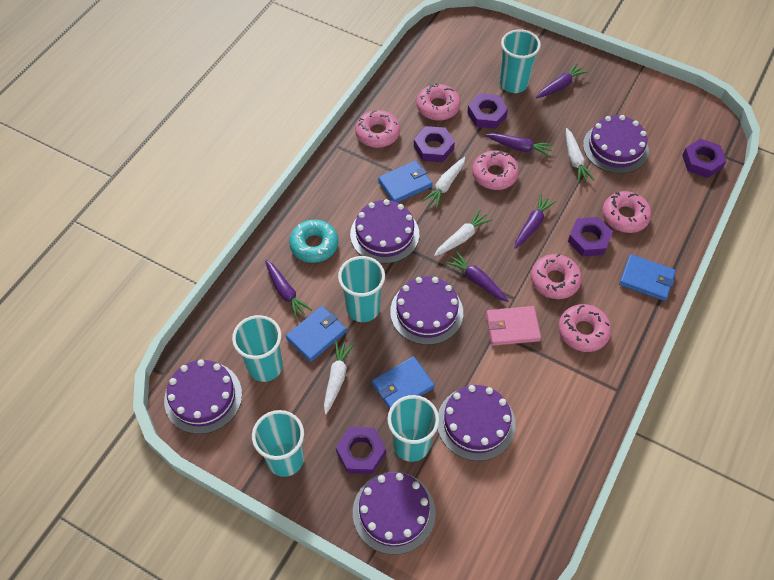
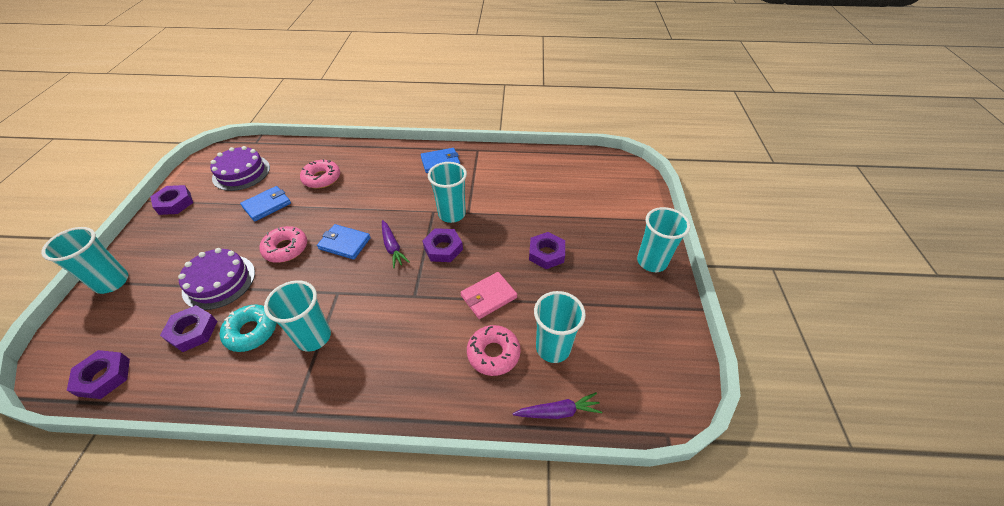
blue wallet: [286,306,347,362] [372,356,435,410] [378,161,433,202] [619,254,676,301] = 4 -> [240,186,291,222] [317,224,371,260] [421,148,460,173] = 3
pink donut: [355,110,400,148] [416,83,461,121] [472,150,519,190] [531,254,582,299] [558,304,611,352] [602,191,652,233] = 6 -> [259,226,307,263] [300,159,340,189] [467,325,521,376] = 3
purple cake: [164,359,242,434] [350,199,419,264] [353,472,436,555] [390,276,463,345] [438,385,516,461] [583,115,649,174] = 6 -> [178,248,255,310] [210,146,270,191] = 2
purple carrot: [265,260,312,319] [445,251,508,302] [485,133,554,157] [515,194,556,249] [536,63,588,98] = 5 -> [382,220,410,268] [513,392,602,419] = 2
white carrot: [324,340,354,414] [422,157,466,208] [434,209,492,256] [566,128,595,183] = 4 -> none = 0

════

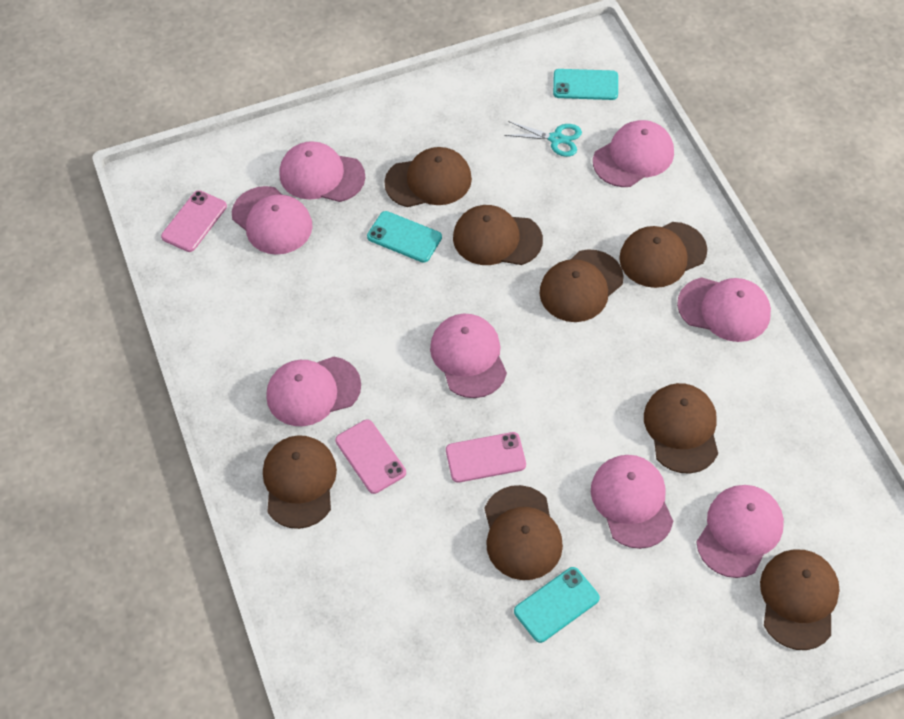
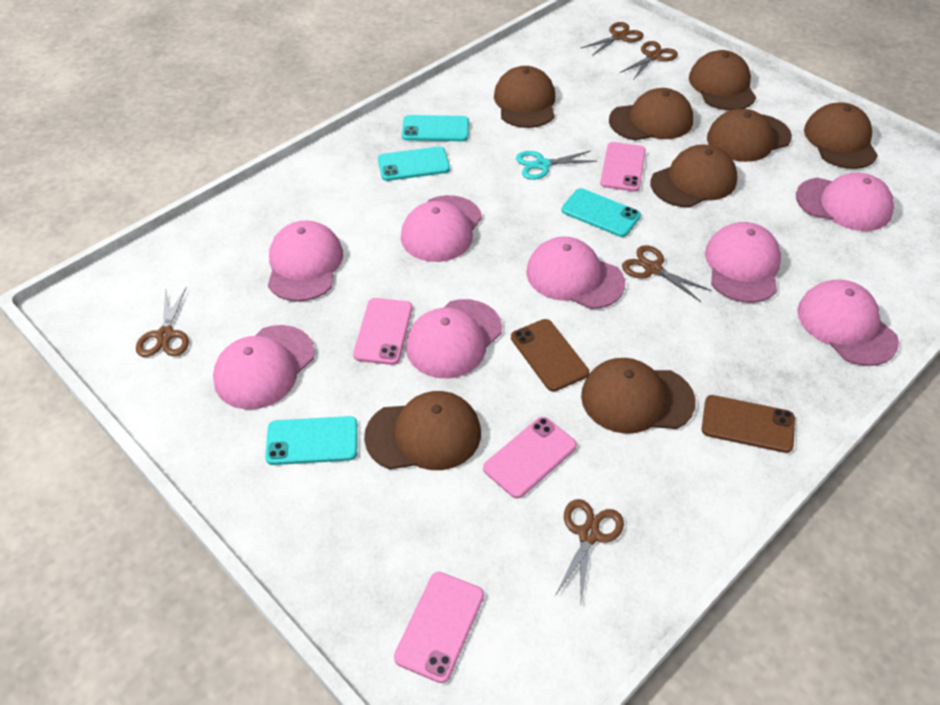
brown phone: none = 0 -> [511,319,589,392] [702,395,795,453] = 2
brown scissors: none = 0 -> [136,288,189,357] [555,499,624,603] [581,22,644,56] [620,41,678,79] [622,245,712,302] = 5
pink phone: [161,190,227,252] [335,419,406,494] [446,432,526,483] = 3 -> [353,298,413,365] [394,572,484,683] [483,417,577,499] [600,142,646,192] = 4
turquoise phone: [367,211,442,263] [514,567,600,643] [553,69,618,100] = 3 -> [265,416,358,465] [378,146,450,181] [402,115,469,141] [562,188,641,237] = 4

════

_To-do item_: Look back at the entries above. Retype the line with "pink donut: [355,110,400,148]", the line with "white carrot: [324,340,354,414]", and all lines in between.

_Answer box_:
pink donut: [355,110,400,148] [416,83,461,121] [472,150,519,190] [531,254,582,299] [558,304,611,352] [602,191,652,233] = 6 -> [259,226,307,263] [300,159,340,189] [467,325,521,376] = 3
purple cake: [164,359,242,434] [350,199,419,264] [353,472,436,555] [390,276,463,345] [438,385,516,461] [583,115,649,174] = 6 -> [178,248,255,310] [210,146,270,191] = 2
purple carrot: [265,260,312,319] [445,251,508,302] [485,133,554,157] [515,194,556,249] [536,63,588,98] = 5 -> [382,220,410,268] [513,392,602,419] = 2
white carrot: [324,340,354,414] [422,157,466,208] [434,209,492,256] [566,128,595,183] = 4 -> none = 0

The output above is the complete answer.